> [Activity] Count every line that includes the string "flower" in the entries that follow. Nothing besides the number is needed.

Collected data entries:

——————

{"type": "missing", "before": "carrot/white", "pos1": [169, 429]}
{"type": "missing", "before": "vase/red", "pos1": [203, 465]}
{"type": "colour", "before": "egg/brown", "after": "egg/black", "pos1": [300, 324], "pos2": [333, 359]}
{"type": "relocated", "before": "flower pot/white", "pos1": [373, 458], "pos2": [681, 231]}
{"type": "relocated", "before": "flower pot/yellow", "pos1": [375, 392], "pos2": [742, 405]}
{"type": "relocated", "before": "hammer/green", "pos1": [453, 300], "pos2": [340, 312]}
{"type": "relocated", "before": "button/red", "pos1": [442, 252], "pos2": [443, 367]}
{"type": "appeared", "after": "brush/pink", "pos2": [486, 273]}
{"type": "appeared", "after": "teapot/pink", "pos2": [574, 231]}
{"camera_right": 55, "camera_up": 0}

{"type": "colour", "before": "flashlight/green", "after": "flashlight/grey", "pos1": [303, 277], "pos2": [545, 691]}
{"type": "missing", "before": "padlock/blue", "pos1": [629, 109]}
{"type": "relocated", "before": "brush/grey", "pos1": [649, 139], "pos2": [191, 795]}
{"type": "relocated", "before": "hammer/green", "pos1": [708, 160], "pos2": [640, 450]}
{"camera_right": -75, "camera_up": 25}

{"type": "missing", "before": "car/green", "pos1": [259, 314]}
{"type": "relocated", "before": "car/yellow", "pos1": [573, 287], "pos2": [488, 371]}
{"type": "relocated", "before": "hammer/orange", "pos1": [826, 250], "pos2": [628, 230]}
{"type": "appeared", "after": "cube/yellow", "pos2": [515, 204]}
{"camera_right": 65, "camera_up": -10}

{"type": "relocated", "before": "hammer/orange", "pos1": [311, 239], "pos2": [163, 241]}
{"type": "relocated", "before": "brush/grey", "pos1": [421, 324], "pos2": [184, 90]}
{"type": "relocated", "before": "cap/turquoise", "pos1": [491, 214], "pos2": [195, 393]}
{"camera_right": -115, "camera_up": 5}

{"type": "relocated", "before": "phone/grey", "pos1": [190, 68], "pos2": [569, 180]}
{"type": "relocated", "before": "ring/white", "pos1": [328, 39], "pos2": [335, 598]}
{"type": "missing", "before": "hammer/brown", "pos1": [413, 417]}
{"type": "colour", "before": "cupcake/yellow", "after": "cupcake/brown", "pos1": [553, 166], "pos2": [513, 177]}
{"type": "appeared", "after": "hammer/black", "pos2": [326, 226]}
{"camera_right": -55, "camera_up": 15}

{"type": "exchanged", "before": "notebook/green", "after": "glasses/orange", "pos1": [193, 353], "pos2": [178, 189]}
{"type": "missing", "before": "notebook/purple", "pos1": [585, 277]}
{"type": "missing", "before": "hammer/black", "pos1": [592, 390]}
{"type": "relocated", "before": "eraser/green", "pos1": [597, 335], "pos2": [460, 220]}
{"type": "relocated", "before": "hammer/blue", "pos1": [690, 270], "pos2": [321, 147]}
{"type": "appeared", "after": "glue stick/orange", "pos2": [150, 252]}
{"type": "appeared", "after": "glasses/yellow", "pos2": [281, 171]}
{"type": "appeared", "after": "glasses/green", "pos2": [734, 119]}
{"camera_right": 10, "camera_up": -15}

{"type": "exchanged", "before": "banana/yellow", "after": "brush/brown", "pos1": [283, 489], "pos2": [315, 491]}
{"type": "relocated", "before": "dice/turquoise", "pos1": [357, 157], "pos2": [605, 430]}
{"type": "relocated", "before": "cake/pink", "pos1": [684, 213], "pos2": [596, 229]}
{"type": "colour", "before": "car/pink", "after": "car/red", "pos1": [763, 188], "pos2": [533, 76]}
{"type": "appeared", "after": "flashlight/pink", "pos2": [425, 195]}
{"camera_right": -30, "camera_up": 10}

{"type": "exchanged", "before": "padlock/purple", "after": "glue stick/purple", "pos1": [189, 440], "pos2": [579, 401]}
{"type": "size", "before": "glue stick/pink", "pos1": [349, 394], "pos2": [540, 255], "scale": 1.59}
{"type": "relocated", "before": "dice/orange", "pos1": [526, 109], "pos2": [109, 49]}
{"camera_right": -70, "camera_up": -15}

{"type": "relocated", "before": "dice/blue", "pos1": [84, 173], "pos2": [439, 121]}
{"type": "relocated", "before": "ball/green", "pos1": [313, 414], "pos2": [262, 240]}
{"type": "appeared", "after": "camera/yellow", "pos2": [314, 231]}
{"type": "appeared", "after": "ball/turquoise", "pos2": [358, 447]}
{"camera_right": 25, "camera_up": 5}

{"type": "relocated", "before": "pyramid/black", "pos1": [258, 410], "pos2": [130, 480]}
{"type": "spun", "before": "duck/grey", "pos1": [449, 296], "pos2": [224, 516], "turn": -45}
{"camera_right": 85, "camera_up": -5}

——————

> [Written answer] 2